> Data extracts:
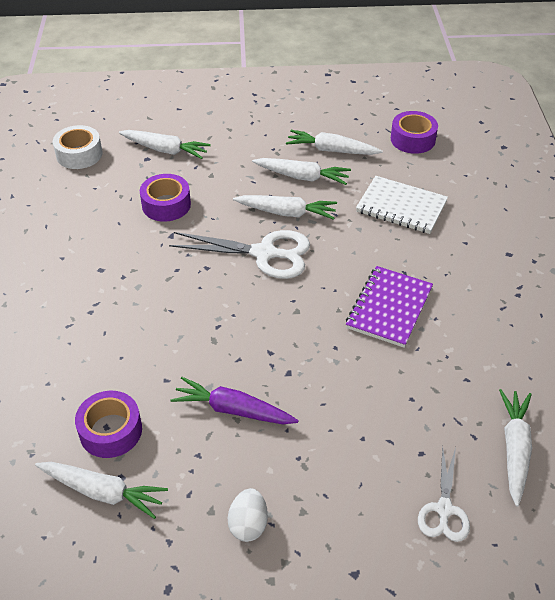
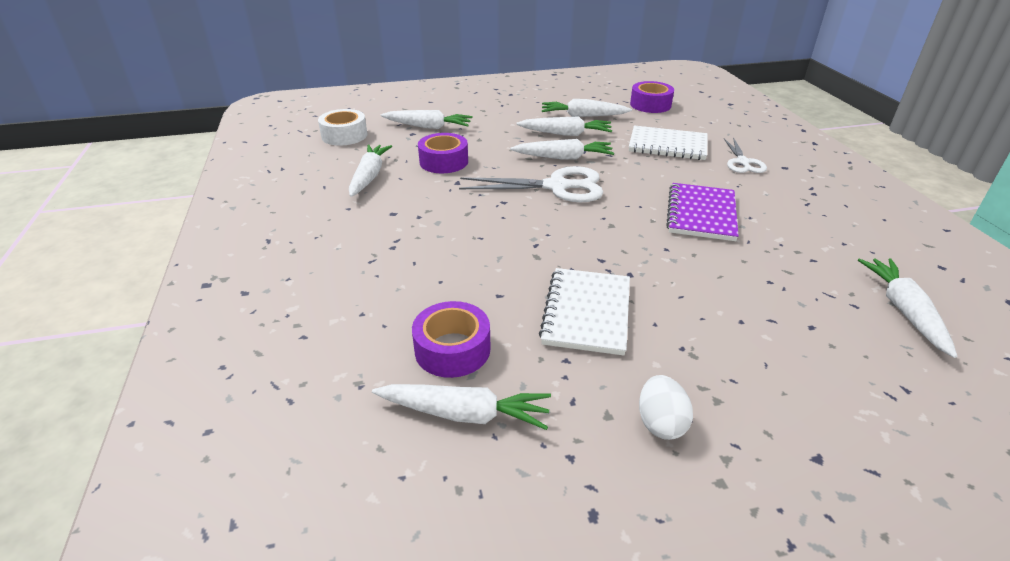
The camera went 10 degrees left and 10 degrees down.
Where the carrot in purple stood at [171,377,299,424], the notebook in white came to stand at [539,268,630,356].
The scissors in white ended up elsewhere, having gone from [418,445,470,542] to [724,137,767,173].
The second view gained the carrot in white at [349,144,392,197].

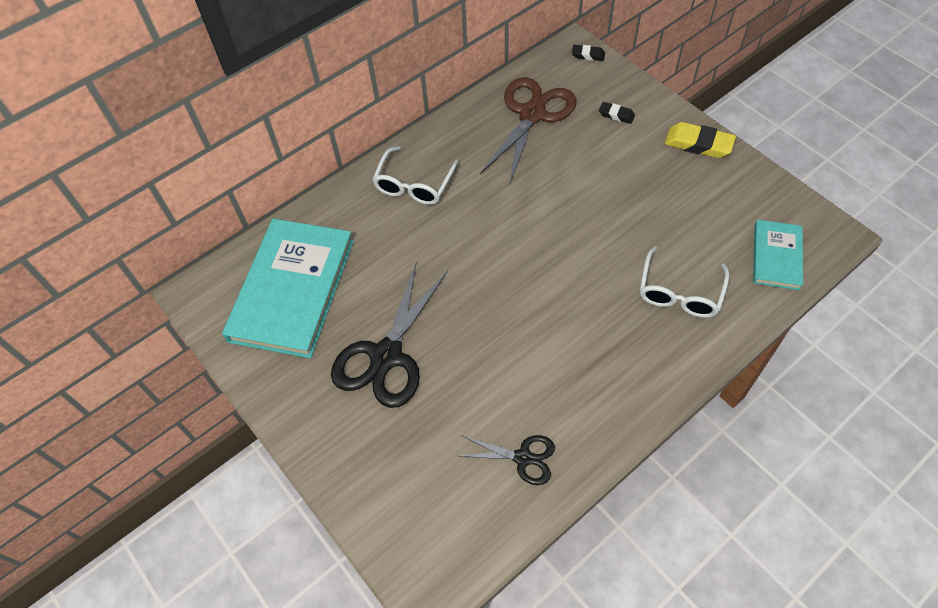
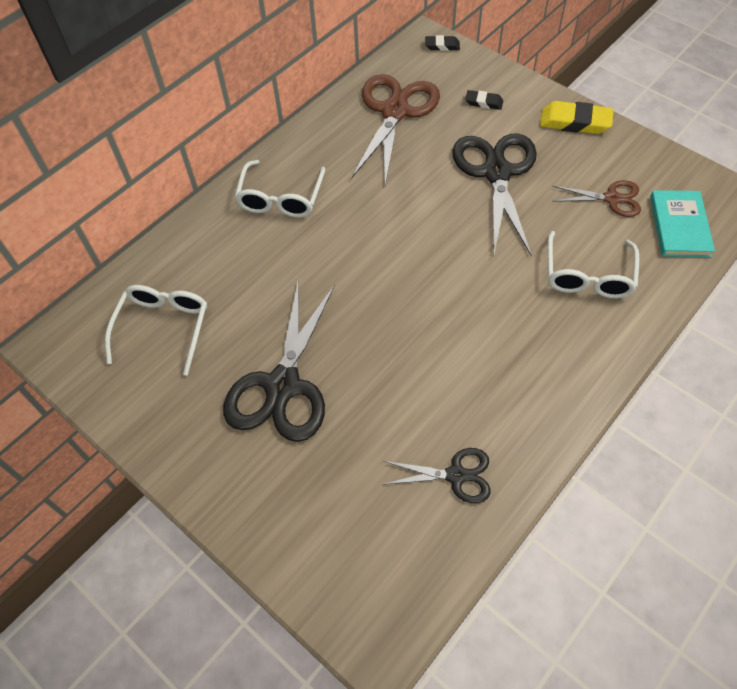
The camera went 10 degrees left and 0 degrees up.
Where the book in turquoise stood at [222,219,354,359], the glasses in white came to stand at [105,285,207,376].
The second view gained the scissors in black at [452,133,537,256].
The second view gained the scissors in brown at [552,180,641,217].

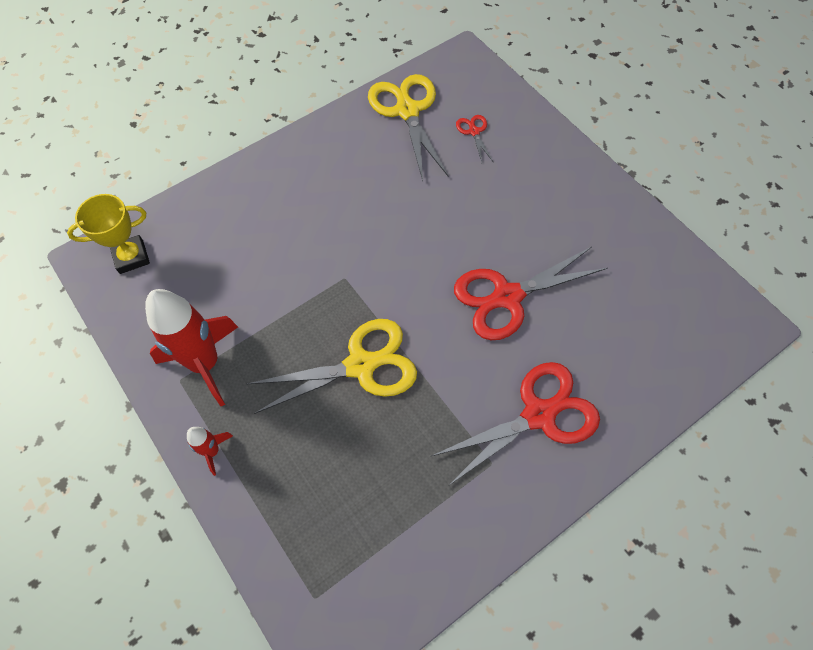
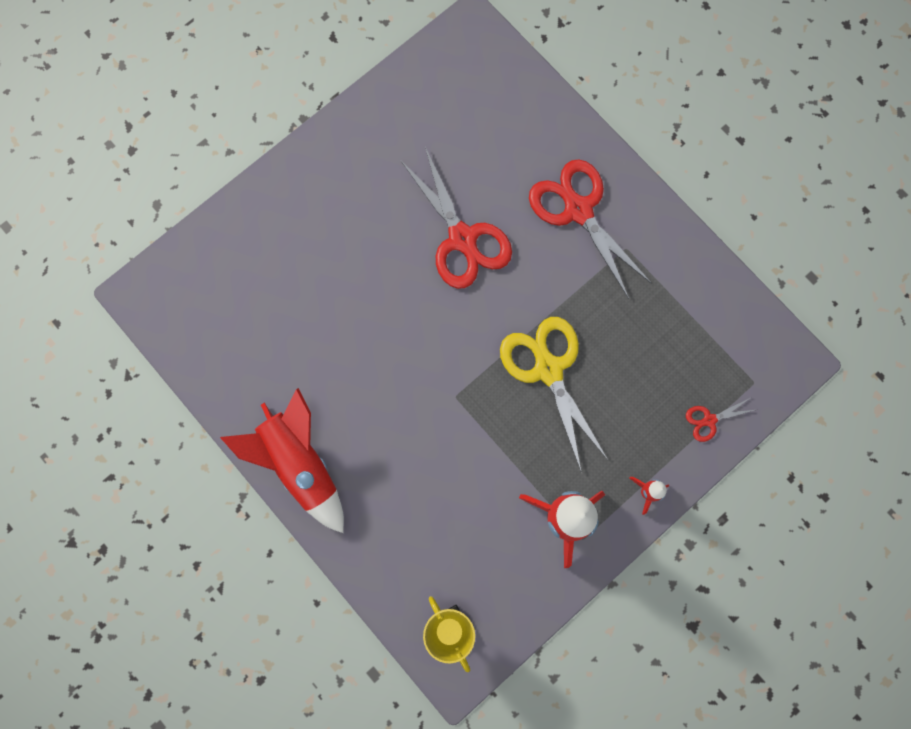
The camera went 95 degrees left and 15 degrees up.
The second view lost the scissors in yellow at [368,74,449,181].
The scissors in red ended up elsewhere, having gone from [456,115,493,162] to [686,398,754,442].
The second view gained the rocket in red at [220,388,344,533].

> What you need to do: Except for the pictures, copy every line of the records above exactly.

> Solution to the problem:
The camera went 10 degrees left and 10 degrees down.
Where the carrot in purple stood at [171,377,299,424], the notebook in white came to stand at [539,268,630,356].
The scissors in white ended up elsewhere, having gone from [418,445,470,542] to [724,137,767,173].
The second view gained the carrot in white at [349,144,392,197].

The camera went 10 degrees left and 0 degrees up.
Where the book in turquoise stood at [222,219,354,359], the glasses in white came to stand at [105,285,207,376].
The second view gained the scissors in black at [452,133,537,256].
The second view gained the scissors in brown at [552,180,641,217].

The camera went 95 degrees left and 15 degrees up.
The second view lost the scissors in yellow at [368,74,449,181].
The scissors in red ended up elsewhere, having gone from [456,115,493,162] to [686,398,754,442].
The second view gained the rocket in red at [220,388,344,533].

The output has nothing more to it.